▶ **What you should do**: Output exactly those lines of the data that lie between the line containing "(238, 479) = (534, 403): pink" and the final line, both ends counted.

▶ **Dataset records**:
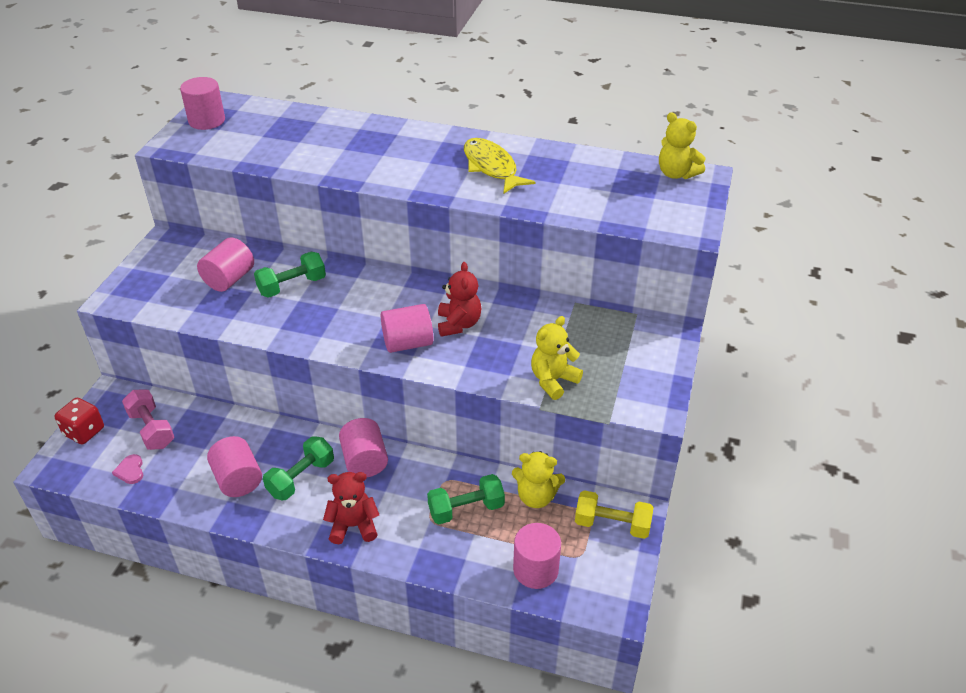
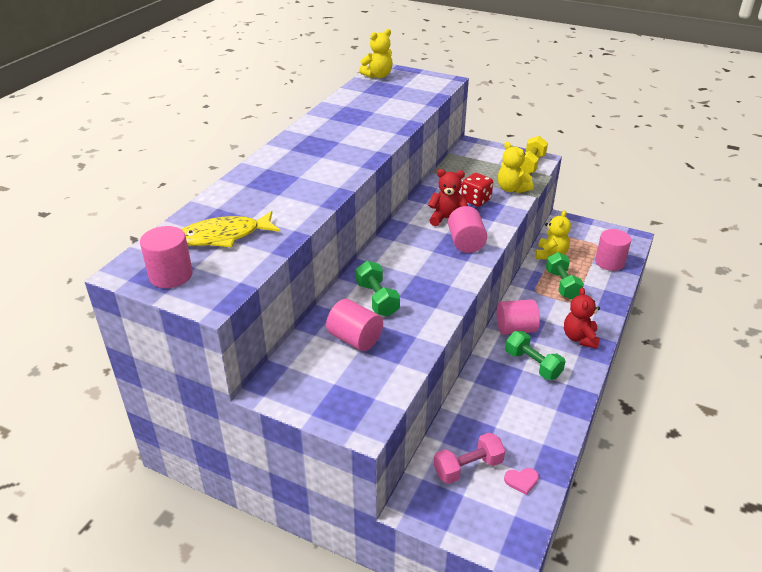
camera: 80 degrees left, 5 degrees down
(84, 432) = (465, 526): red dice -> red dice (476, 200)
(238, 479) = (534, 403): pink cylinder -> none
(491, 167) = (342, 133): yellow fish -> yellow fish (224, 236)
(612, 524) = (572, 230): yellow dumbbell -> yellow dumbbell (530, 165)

▶ **Answer below**:
(238, 479) = (534, 403): pink cylinder -> none
(491, 167) = (342, 133): yellow fish -> yellow fish (224, 236)
(612, 524) = (572, 230): yellow dumbbell -> yellow dumbbell (530, 165)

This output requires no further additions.